(WHAT TO WORK ON)
Retype exactly the span of lines below from the one with "none -> white brick E9 level 1" through the one with "none -> white round brick C1:D2 level 2". Do not include pictures.

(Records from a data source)
=-=-=
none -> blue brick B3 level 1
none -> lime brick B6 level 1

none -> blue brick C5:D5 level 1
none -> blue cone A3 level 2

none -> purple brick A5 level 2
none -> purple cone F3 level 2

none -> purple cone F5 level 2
=-=-=
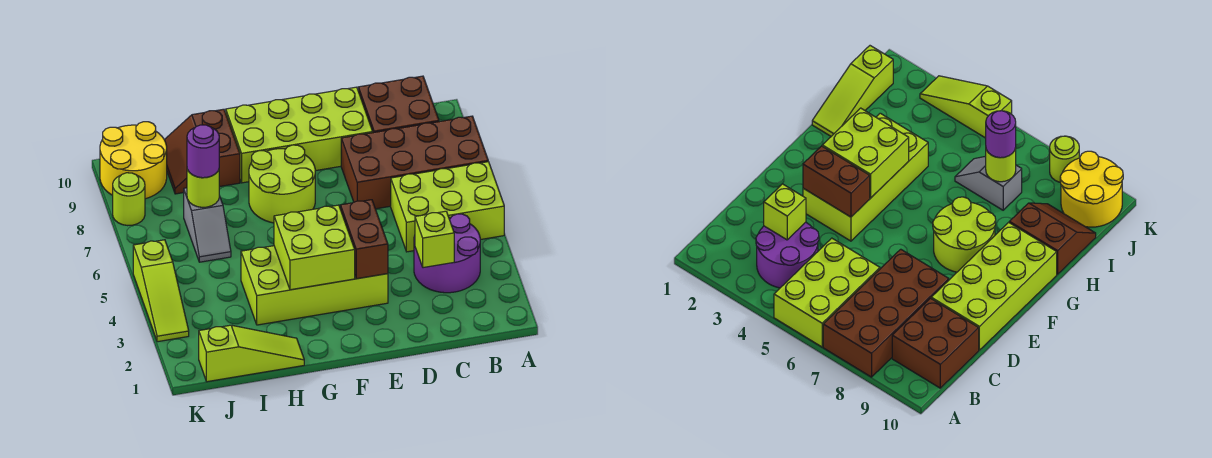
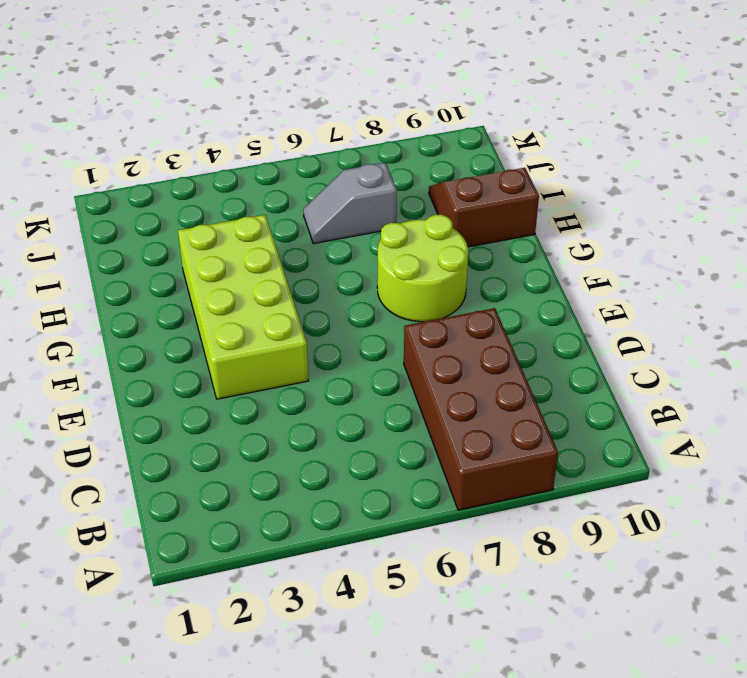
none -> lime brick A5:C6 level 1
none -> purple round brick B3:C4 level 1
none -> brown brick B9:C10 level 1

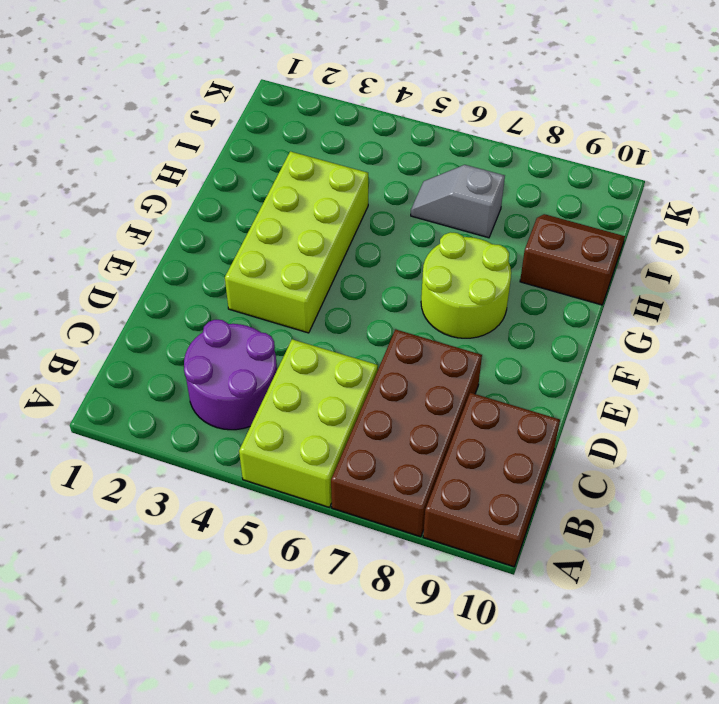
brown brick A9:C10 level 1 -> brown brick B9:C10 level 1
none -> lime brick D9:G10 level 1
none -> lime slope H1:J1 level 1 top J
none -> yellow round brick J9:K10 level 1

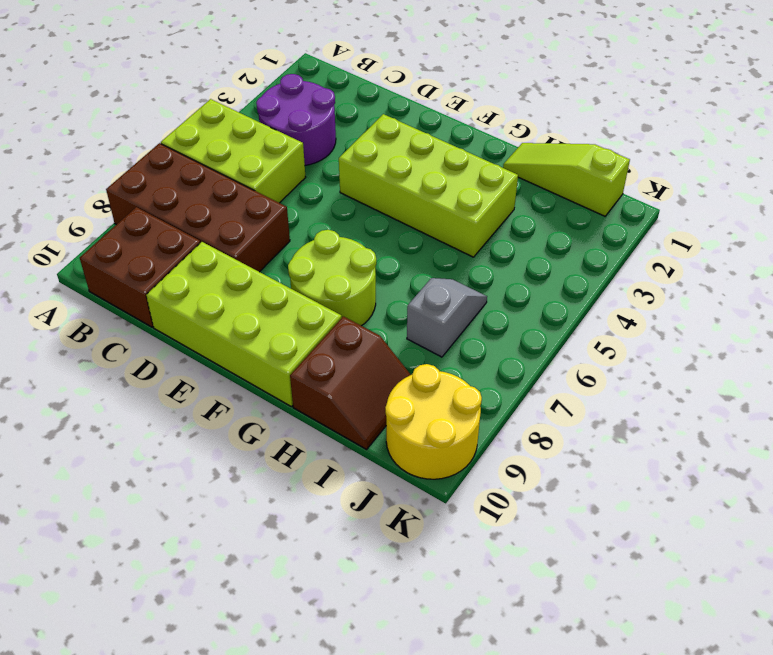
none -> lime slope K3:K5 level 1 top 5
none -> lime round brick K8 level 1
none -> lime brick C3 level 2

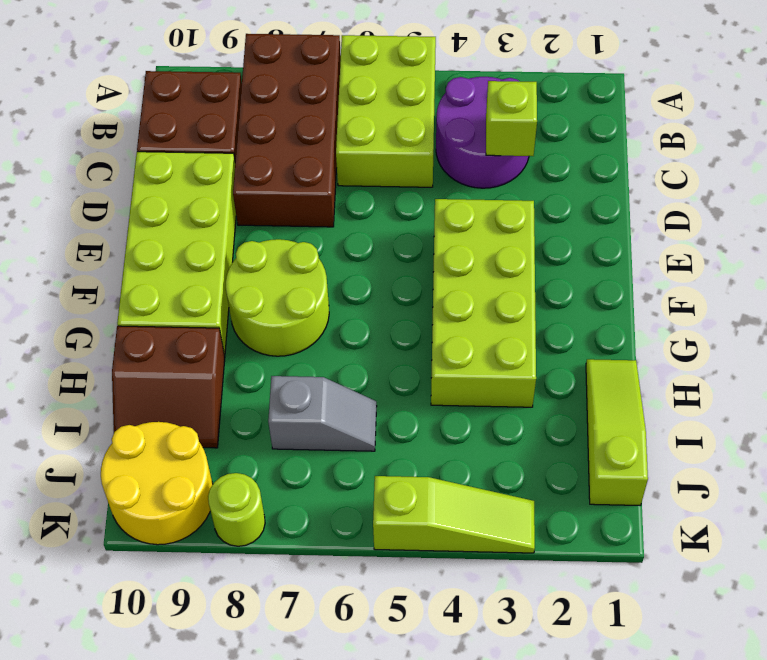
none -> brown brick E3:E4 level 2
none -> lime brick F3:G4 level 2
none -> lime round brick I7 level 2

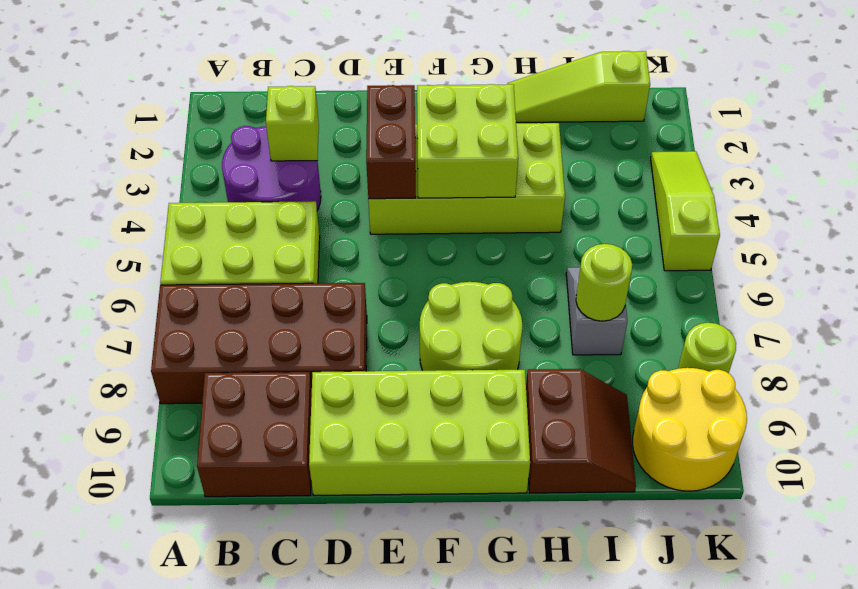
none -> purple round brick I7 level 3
=-=-=
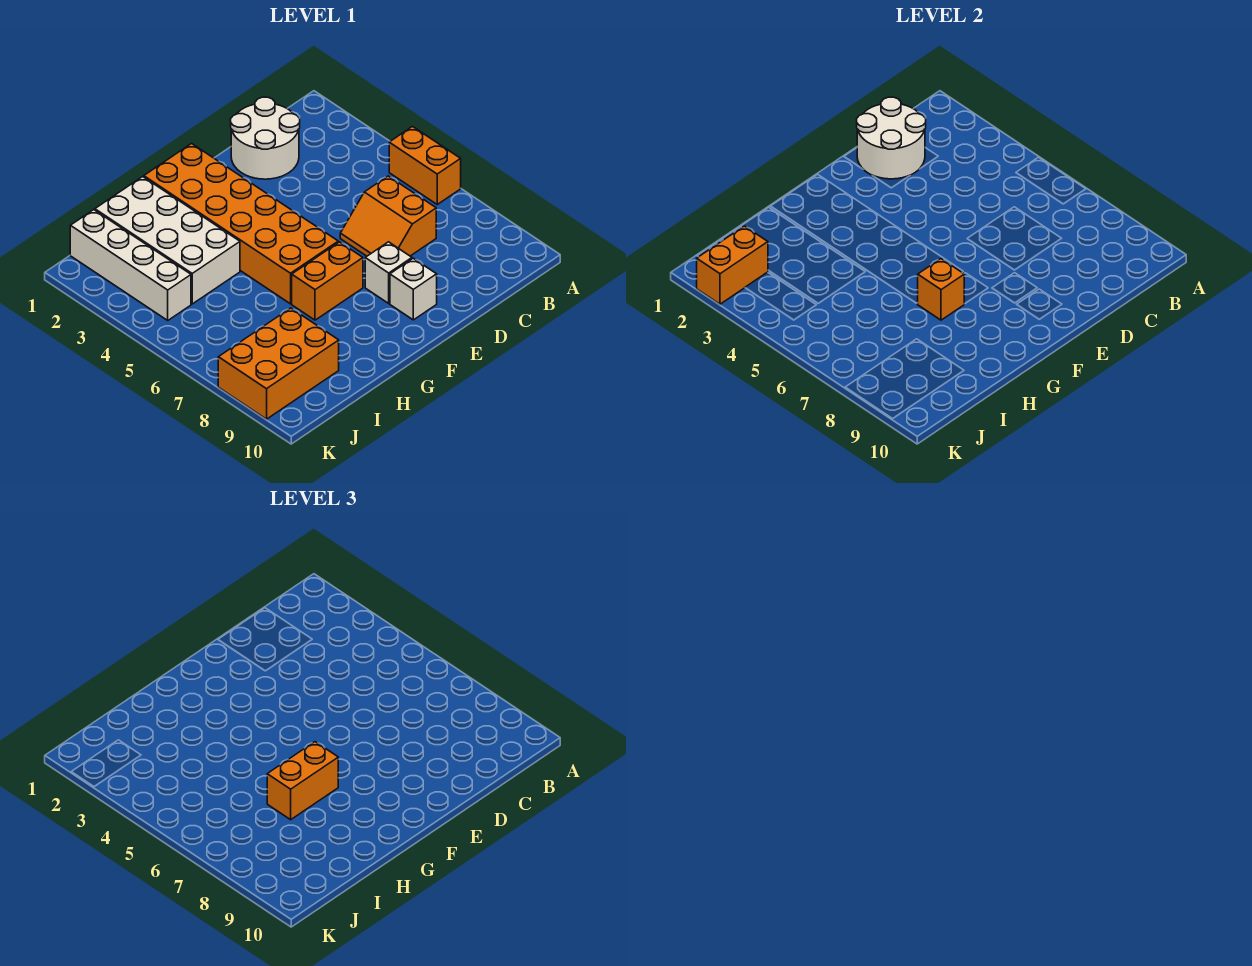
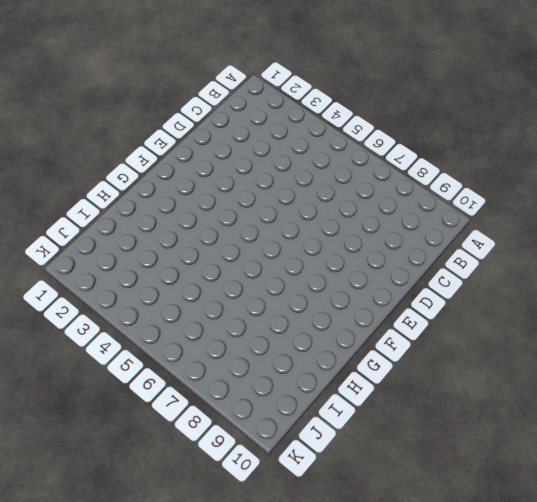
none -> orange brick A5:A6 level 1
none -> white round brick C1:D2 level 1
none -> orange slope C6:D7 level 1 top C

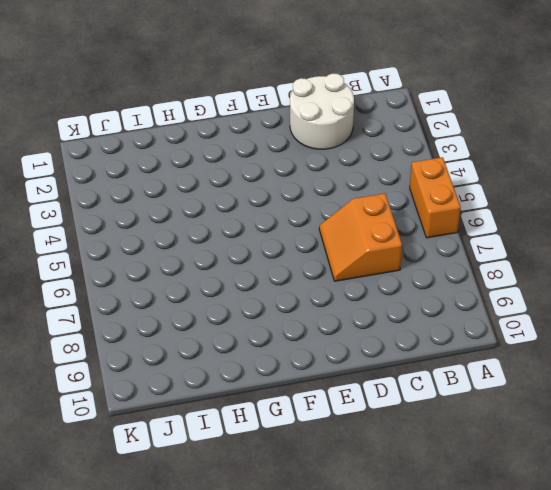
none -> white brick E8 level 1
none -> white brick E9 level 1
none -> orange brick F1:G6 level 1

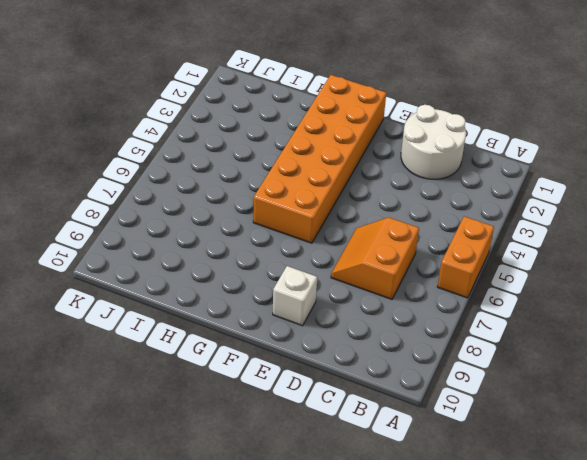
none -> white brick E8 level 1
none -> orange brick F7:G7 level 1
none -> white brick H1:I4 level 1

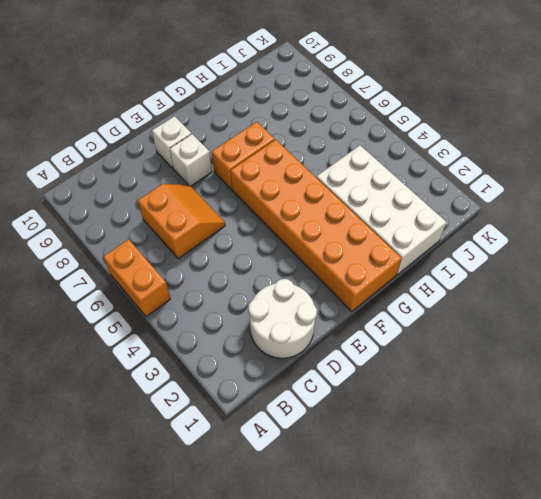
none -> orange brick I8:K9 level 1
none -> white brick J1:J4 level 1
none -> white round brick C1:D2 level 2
=-=-=
(RESULT OF THIS TASK)
none -> white brick E9 level 1
none -> orange brick F1:G6 level 1

none -> white brick E8 level 1
none -> orange brick F7:G7 level 1
none -> white brick H1:I4 level 1

none -> orange brick I8:K9 level 1
none -> white brick J1:J4 level 1
none -> white round brick C1:D2 level 2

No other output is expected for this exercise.